# ABOUT THIS TASK:
The answer is to be an exact copy of the lines below running from the line with "grey brick G4:H4" down to the line with "grey round brick I4 level 3 -> none", both ends included, and nothing more.

# DATASET EXTRACT:
━━━━━━━━━━━━━━━━

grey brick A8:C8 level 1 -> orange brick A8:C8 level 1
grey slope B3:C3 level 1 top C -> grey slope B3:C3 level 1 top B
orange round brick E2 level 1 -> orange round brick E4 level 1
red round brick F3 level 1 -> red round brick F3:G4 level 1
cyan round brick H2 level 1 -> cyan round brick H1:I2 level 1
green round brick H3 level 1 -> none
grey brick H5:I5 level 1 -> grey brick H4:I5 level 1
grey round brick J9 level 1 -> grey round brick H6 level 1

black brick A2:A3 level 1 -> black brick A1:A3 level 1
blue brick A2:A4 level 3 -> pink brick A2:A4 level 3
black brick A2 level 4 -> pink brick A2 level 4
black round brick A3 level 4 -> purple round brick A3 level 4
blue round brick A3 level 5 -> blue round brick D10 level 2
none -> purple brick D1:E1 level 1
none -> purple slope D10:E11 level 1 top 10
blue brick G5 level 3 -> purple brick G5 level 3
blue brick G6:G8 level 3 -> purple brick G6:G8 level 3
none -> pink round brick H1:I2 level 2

━━━━━━━━━━━━━━━━

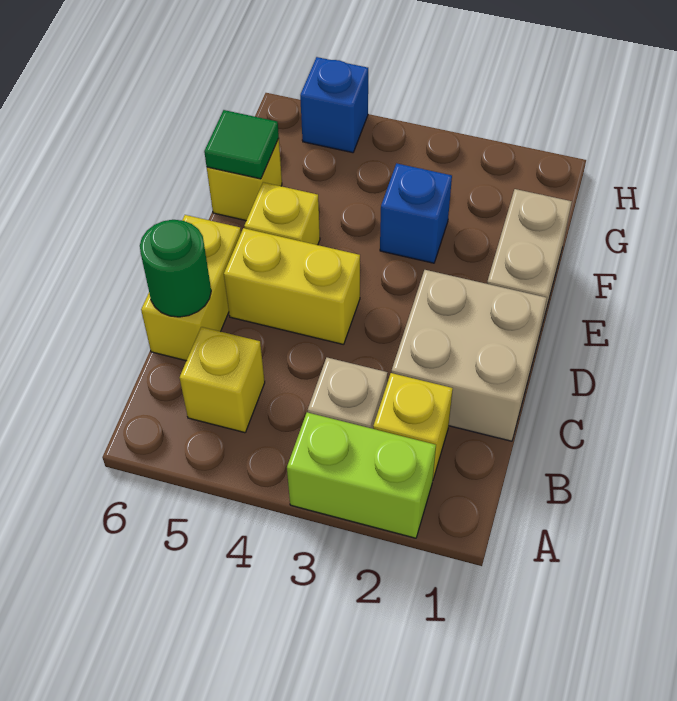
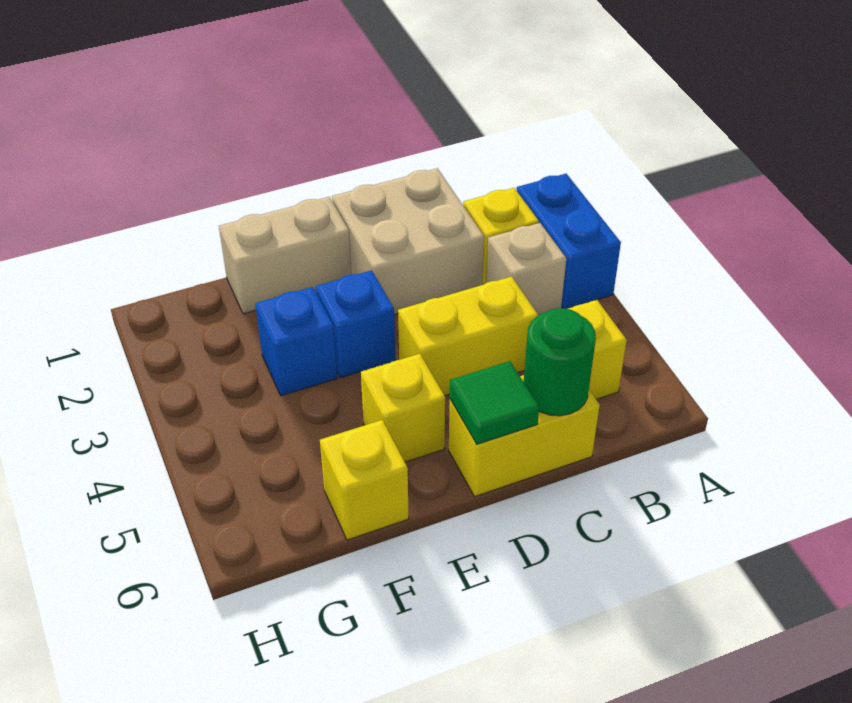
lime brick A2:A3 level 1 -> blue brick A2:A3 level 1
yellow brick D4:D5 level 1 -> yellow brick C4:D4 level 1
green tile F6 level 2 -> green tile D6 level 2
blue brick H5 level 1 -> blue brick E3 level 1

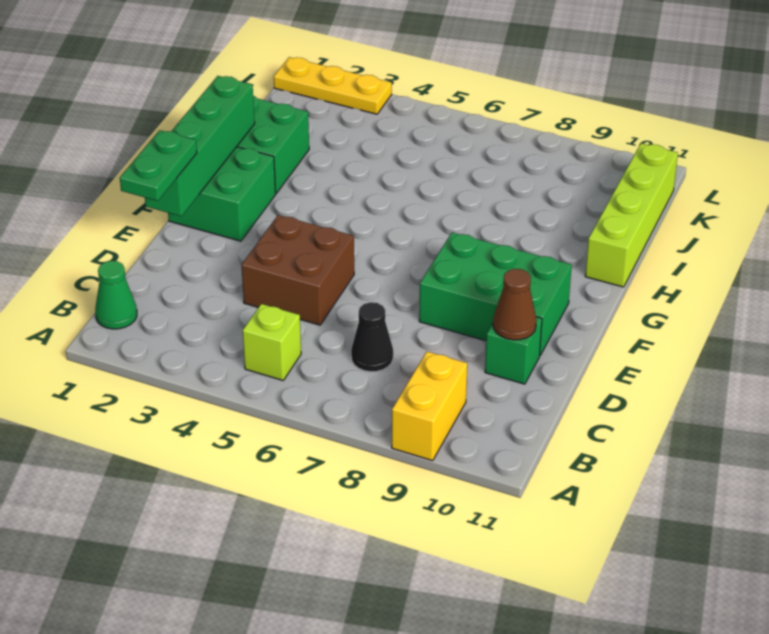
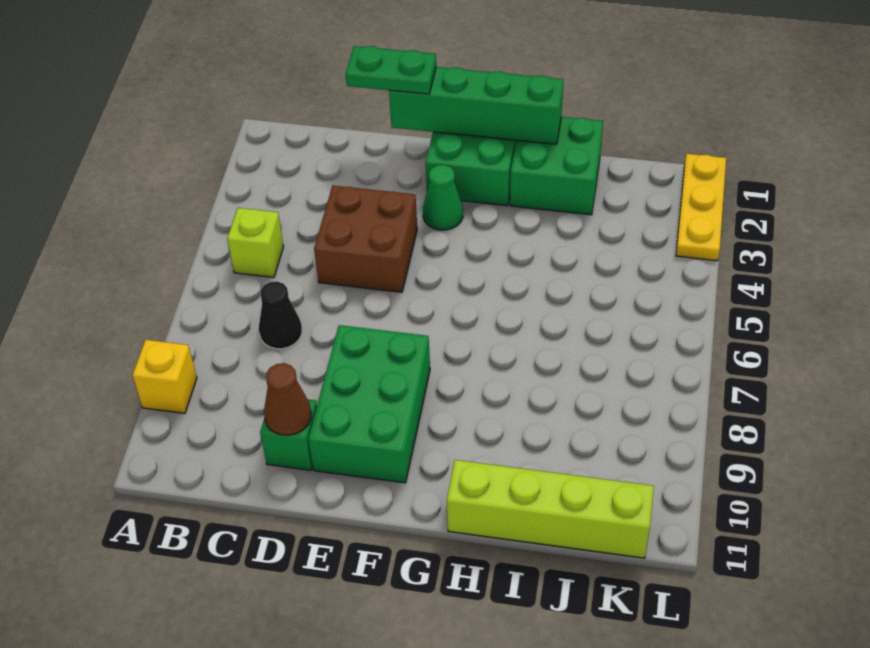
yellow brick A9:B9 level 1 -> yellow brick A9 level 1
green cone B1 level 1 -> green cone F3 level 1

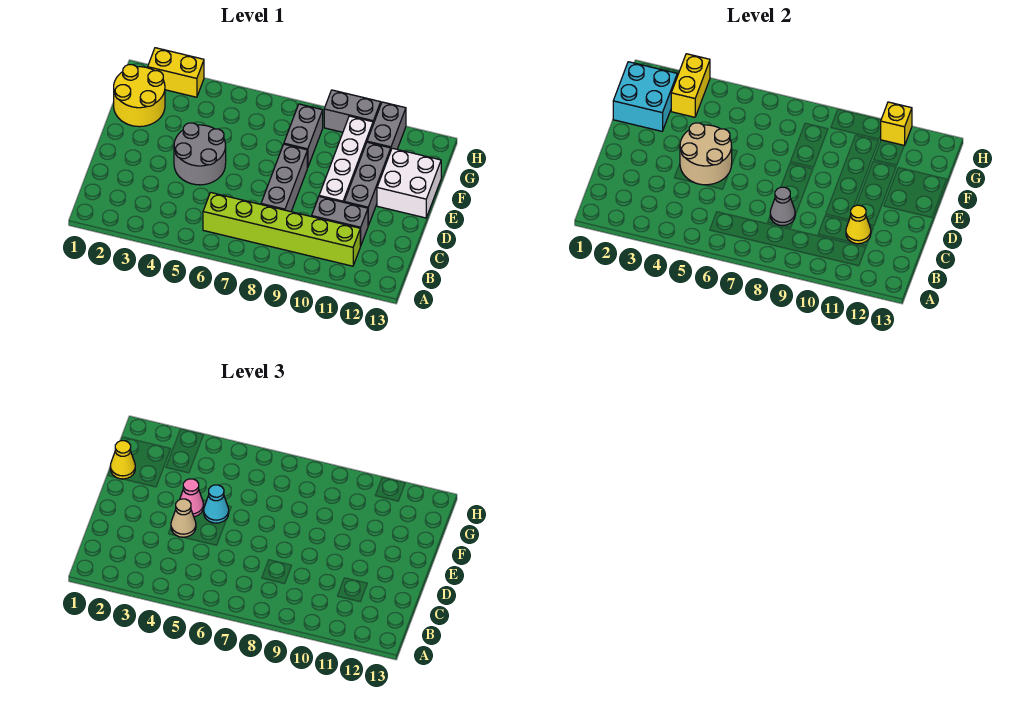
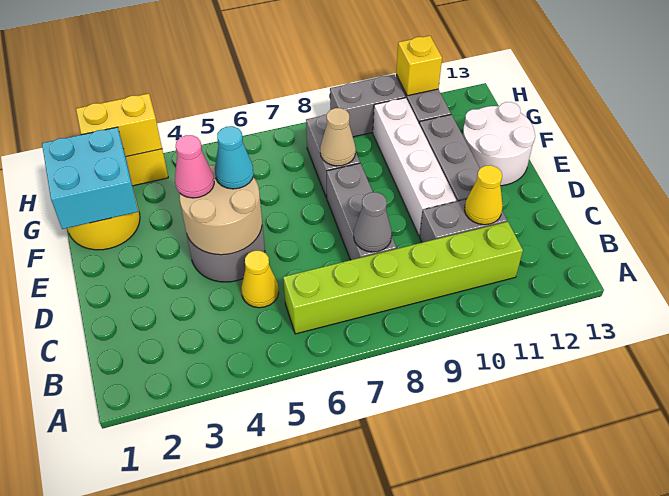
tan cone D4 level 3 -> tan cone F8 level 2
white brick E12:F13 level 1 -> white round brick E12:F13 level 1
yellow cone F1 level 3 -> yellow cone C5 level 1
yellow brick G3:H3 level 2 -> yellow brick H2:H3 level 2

━━━━━━━━━━━━━━━━

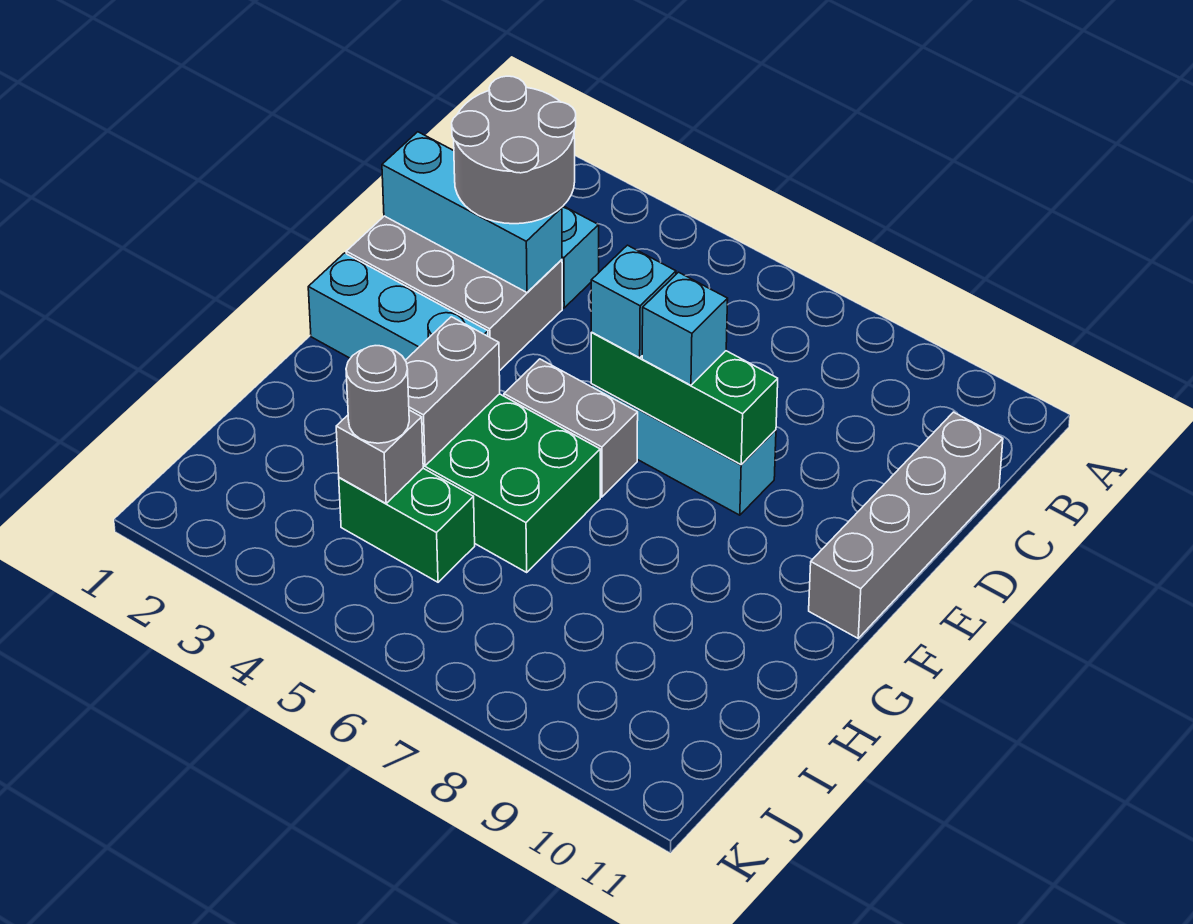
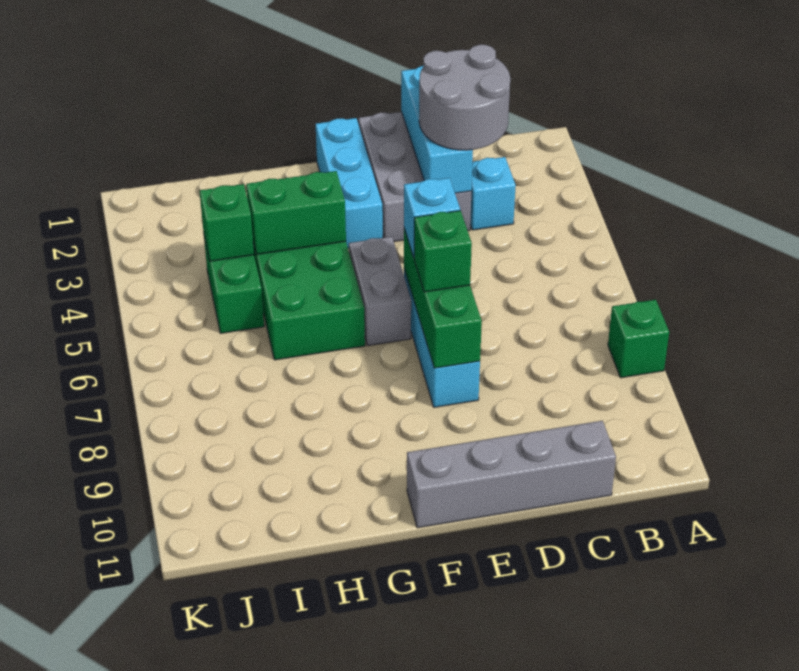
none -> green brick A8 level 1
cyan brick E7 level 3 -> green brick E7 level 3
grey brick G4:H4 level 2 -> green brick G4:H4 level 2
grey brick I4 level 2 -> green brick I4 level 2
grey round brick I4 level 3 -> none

━━━━━━━━━━━━━━━━

# OUTPUT FOR THIS TASK:
grey brick G4:H4 level 2 -> green brick G4:H4 level 2
grey brick I4 level 2 -> green brick I4 level 2
grey round brick I4 level 3 -> none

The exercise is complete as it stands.